§ RECORDS TO USE:
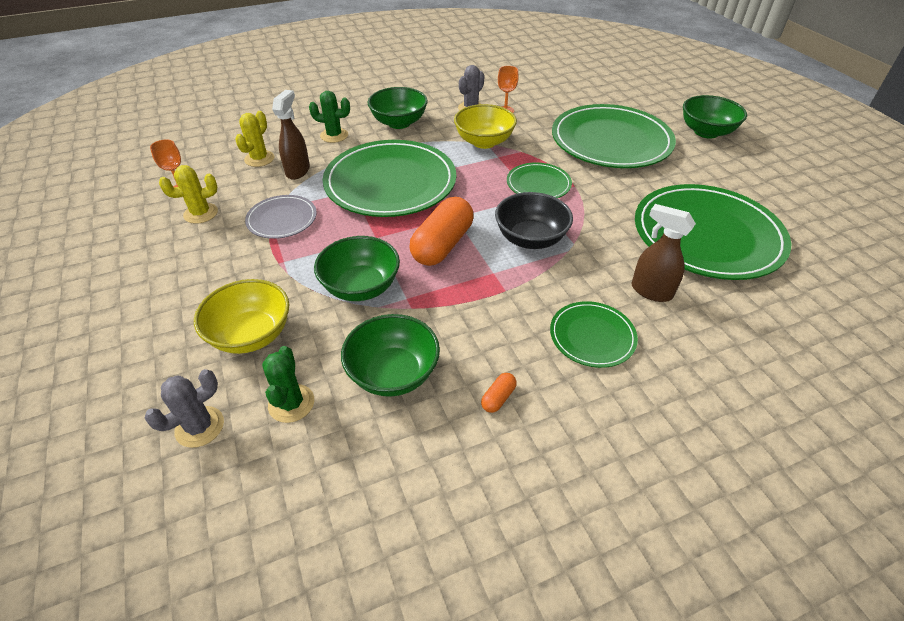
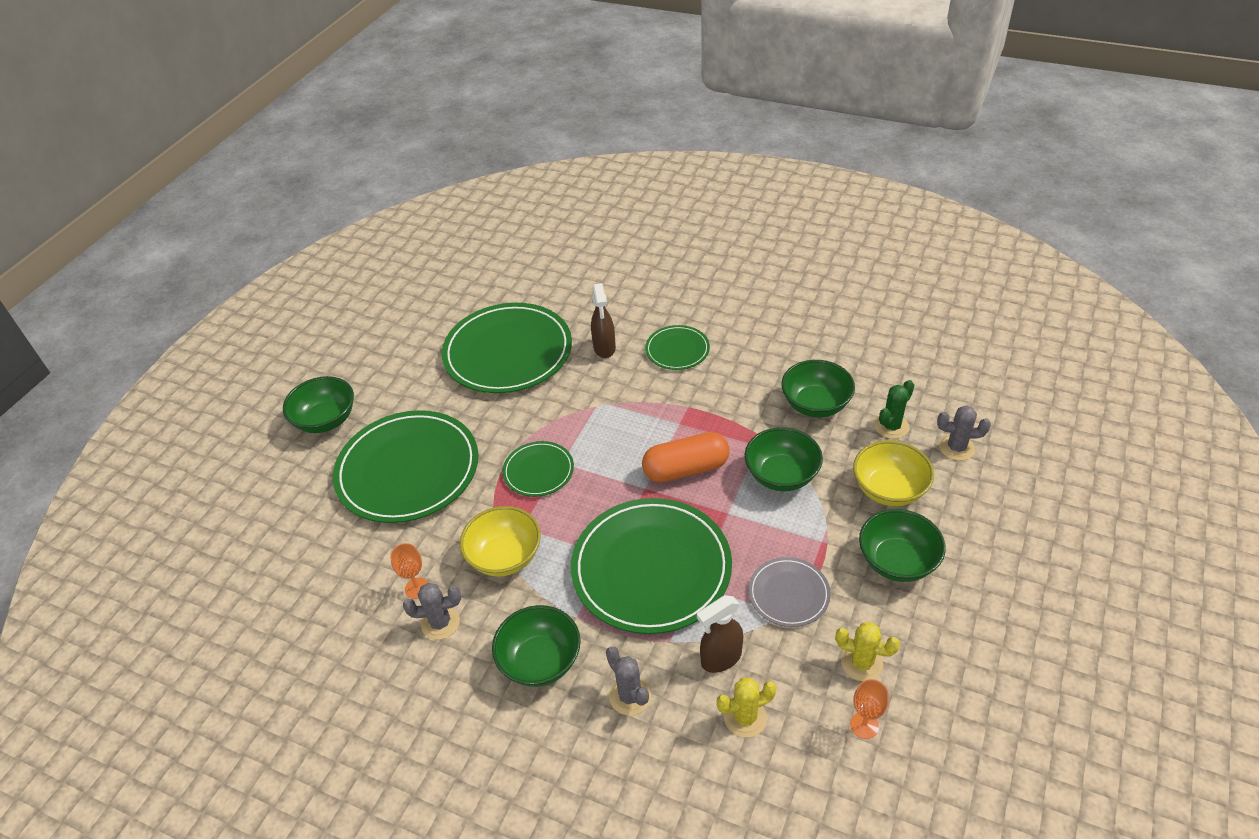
camera: 130 degrees left, 0 degrees up
green cactus [309,91,350,143] -> grey cactus [606,646,651,715]
orange capsule [481,373,517,413] -> none
black bowl [495,192,573,249] -> none
none -> green bowl [859,509,946,582]

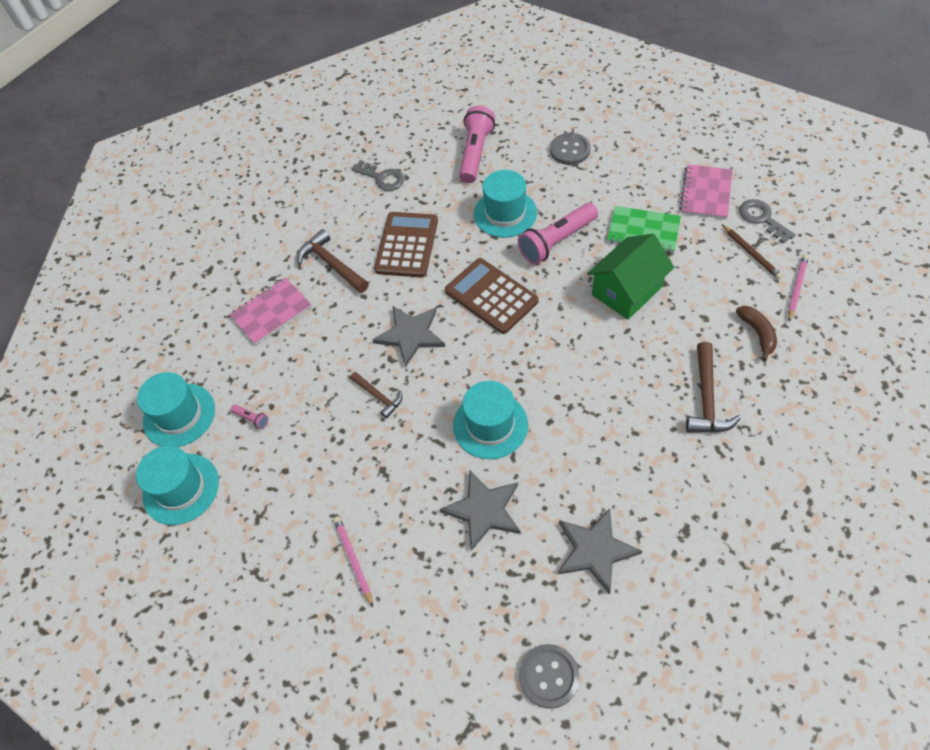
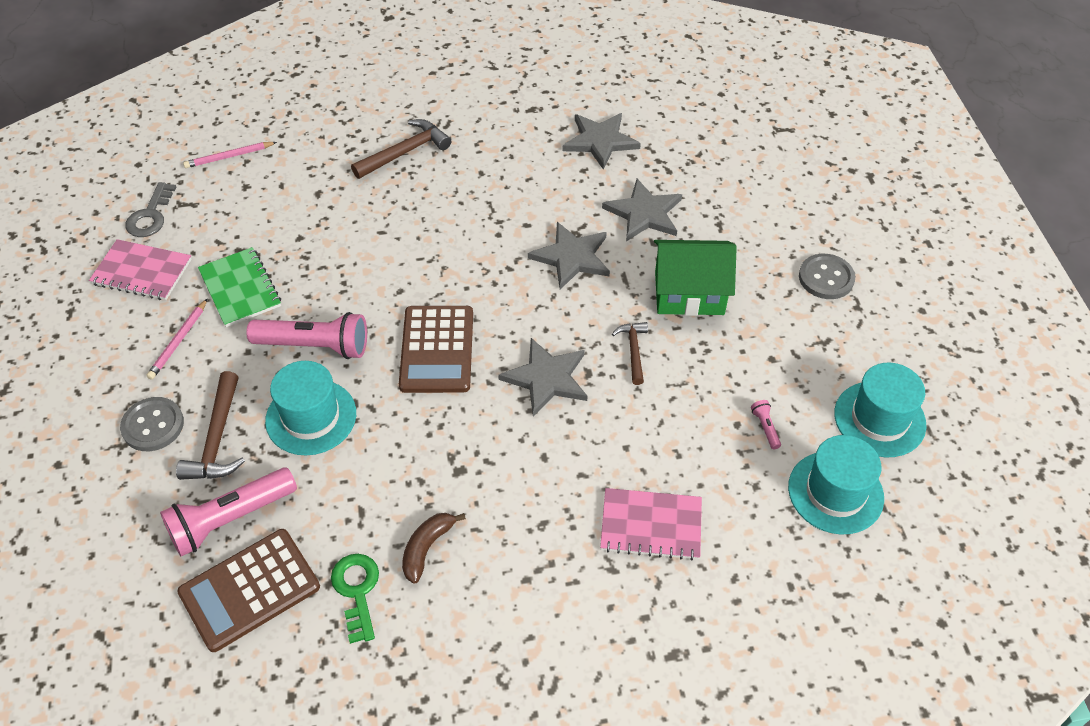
camera: 140 degrees left, 5 degrees down
brown hammer [297,229,369,293] -> brown hammer moved to [176,371,245,480]
pink pencil [333,516,373,607] -> pink pencil moved to [146,298,208,380]
grey key [352,160,405,191] -> green key [331,554,379,644]
brown calculator [374,212,438,278] -> brown calculator moved to [177,529,320,652]
turquoise hat [453,381,528,459] -> grey star [528,222,610,289]
grey button [519,644,580,709] -> grey button moved to [799,254,855,299]
green house [587,234,674,320] -> green house moved to [654,240,737,316]
pink notebook [680,164,732,219] -> pink notebook turned 45 degrees clockwise [89,239,192,300]
brown pencil [722,224,783,280] -> none
brown banana [736,306,777,361] -> brown banana moved to [402,513,466,584]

§ HOW TO COMPLETE THIS TASK: What is needed is an exact copy of all the data, with no images in it.

§ ANSWER BOX:
camera: 130 degrees left, 0 degrees up
green cactus [309,91,350,143] -> grey cactus [606,646,651,715]
orange capsule [481,373,517,413] -> none
black bowl [495,192,573,249] -> none
none -> green bowl [859,509,946,582]

camera: 140 degrees left, 5 degrees down
brown hammer [297,229,369,293] -> brown hammer moved to [176,371,245,480]
pink pencil [333,516,373,607] -> pink pencil moved to [146,298,208,380]
grey key [352,160,405,191] -> green key [331,554,379,644]
brown calculator [374,212,438,278] -> brown calculator moved to [177,529,320,652]
turquoise hat [453,381,528,459] -> grey star [528,222,610,289]
grey button [519,644,580,709] -> grey button moved to [799,254,855,299]
green house [587,234,674,320] -> green house moved to [654,240,737,316]
pink notebook [680,164,732,219] -> pink notebook turned 45 degrees clockwise [89,239,192,300]
brown pencil [722,224,783,280] -> none
brown banana [736,306,777,361] -> brown banana moved to [402,513,466,584]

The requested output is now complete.